#### Extracted entries
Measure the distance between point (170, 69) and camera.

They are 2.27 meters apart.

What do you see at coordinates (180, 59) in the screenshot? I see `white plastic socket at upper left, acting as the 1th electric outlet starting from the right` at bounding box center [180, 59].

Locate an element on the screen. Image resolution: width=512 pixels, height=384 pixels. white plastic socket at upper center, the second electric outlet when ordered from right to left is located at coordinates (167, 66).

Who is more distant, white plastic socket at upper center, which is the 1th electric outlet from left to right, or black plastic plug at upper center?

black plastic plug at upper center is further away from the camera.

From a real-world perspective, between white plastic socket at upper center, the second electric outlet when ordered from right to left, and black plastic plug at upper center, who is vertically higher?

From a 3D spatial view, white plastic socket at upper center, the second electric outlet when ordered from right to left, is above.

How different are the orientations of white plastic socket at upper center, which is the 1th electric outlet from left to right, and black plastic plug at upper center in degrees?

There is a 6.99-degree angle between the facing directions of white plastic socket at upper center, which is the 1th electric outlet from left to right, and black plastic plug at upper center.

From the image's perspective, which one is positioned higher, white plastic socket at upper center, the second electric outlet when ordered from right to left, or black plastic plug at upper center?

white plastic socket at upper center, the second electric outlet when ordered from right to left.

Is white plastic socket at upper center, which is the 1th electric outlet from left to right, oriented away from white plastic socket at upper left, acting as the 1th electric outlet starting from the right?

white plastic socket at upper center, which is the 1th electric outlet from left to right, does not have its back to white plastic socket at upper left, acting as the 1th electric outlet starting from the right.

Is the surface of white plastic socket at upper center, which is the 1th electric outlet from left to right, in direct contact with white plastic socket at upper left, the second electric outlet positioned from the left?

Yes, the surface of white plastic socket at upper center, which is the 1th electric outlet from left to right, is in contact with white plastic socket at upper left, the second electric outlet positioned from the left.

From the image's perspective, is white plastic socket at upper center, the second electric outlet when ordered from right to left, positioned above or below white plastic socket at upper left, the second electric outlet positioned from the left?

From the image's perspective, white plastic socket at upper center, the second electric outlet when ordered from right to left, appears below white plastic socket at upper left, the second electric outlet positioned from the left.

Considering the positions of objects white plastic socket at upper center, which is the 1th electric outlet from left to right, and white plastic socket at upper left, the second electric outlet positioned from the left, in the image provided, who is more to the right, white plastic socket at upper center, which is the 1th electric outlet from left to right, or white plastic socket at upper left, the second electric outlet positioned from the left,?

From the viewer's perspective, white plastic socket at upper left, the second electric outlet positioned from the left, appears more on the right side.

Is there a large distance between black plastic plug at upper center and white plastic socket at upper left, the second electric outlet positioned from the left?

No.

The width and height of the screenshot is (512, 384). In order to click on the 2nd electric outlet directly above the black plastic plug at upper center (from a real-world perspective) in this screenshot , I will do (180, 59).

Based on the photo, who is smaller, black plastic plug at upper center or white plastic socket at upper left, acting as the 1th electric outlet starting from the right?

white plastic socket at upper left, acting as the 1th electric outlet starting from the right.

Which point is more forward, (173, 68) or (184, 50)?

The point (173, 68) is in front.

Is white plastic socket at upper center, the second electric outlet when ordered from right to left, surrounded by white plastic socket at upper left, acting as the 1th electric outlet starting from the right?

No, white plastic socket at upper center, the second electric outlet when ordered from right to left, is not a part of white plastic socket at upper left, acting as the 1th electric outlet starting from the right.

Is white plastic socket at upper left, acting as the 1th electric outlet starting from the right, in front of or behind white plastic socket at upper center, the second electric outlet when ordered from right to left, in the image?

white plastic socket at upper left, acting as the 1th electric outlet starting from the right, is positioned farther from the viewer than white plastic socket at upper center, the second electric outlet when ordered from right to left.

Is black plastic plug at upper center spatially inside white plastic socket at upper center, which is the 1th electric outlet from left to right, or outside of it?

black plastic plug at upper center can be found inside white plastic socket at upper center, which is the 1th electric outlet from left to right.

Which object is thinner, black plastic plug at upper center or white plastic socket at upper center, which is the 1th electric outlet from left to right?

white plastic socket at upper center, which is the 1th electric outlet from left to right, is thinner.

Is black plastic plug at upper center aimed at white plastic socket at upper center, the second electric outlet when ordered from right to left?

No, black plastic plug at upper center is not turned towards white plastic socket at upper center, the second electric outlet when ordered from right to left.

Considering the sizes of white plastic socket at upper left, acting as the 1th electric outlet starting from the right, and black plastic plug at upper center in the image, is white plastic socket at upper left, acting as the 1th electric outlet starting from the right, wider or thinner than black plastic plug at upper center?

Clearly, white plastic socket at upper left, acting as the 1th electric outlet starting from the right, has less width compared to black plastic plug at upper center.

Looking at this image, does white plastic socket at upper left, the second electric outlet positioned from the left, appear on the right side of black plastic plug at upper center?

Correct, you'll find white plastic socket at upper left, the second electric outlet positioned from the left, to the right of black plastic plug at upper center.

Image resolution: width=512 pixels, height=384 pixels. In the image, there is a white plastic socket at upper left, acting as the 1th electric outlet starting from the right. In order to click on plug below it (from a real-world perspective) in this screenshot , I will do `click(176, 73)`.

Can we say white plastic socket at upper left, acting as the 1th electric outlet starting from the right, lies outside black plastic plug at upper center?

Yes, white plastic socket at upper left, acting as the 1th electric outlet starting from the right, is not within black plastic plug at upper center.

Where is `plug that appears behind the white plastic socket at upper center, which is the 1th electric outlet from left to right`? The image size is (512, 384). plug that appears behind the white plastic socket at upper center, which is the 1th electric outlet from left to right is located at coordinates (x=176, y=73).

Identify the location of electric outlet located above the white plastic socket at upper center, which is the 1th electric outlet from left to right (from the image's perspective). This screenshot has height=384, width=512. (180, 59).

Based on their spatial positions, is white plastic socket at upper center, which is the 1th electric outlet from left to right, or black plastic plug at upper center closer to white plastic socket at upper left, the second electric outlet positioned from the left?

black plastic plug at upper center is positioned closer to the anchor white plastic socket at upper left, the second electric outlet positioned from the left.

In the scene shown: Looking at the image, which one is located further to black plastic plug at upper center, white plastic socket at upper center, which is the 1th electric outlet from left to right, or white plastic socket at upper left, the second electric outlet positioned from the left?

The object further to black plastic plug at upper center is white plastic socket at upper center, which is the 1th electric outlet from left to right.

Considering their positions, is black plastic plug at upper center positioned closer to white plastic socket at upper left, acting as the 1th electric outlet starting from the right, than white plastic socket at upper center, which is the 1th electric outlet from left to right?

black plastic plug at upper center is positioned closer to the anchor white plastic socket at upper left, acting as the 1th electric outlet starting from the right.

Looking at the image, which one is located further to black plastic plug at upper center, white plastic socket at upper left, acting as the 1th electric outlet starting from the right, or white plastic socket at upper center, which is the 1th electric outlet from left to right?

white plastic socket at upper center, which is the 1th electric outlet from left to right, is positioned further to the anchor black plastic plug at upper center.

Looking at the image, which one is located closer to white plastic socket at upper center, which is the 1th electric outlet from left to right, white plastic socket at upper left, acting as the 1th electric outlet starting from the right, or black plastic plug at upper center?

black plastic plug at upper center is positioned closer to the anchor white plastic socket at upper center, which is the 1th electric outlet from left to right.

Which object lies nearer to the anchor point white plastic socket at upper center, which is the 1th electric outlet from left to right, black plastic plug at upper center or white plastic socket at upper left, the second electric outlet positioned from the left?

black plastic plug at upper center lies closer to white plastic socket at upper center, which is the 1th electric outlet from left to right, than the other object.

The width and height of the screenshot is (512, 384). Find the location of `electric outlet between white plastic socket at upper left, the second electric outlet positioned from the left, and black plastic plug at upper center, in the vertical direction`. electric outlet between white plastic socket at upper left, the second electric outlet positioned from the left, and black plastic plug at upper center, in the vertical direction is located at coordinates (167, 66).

...

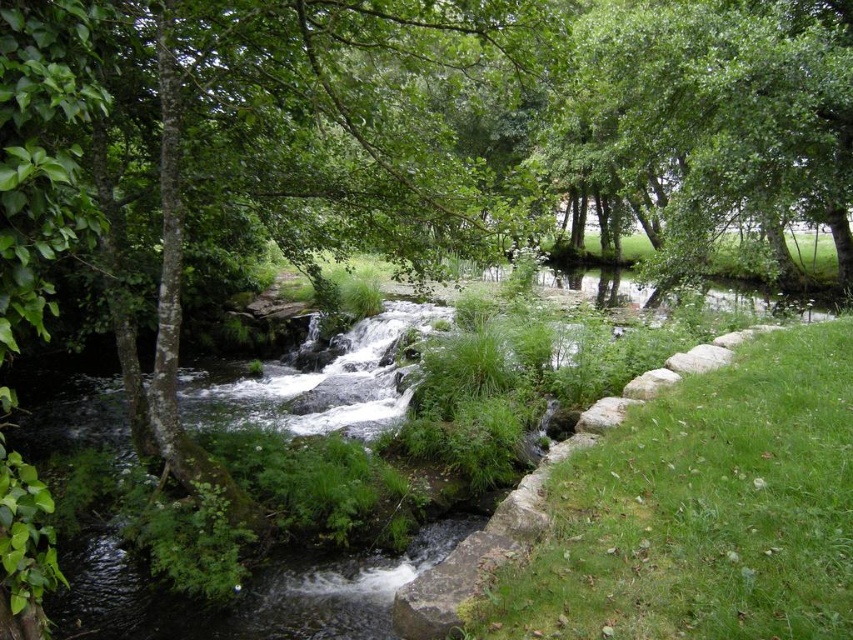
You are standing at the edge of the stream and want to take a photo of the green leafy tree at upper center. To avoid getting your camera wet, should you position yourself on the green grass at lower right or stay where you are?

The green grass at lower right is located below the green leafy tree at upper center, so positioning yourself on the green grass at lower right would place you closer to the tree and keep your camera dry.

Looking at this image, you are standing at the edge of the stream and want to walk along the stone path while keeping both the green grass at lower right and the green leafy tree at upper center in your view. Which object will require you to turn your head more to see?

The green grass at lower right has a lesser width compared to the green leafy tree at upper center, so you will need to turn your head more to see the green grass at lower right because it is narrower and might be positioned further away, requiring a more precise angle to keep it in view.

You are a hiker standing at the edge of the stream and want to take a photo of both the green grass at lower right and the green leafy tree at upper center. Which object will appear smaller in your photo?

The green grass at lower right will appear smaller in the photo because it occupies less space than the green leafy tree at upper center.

#### Objective
Please copy the rows from the line containing "Considering the positions" through the line containing "The point (173, 68) is in front.", keeping both of those lines.

#### Output for this task
Considering the positions of objects white plastic socket at upper center, which is the 1th electric outlet from left to right, and white plastic socket at upper left, the second electric outlet positioned from the left, in the image provided, who is more to the right, white plastic socket at upper center, which is the 1th electric outlet from left to right, or white plastic socket at upper left, the second electric outlet positioned from the left,?

From the viewer's perspective, white plastic socket at upper left, the second electric outlet positioned from the left, appears more on the right side.

Is there a large distance between black plastic plug at upper center and white plastic socket at upper left, the second electric outlet positioned from the left?

No.

The width and height of the screenshot is (512, 384). In order to click on the 2nd electric outlet directly above the black plastic plug at upper center (from a real-world perspective) in this screenshot , I will do (180, 59).

Based on the photo, who is smaller, black plastic plug at upper center or white plastic socket at upper left, acting as the 1th electric outlet starting from the right?

white plastic socket at upper left, acting as the 1th electric outlet starting from the right.

Which point is more forward, (173, 68) or (184, 50)?

The point (173, 68) is in front.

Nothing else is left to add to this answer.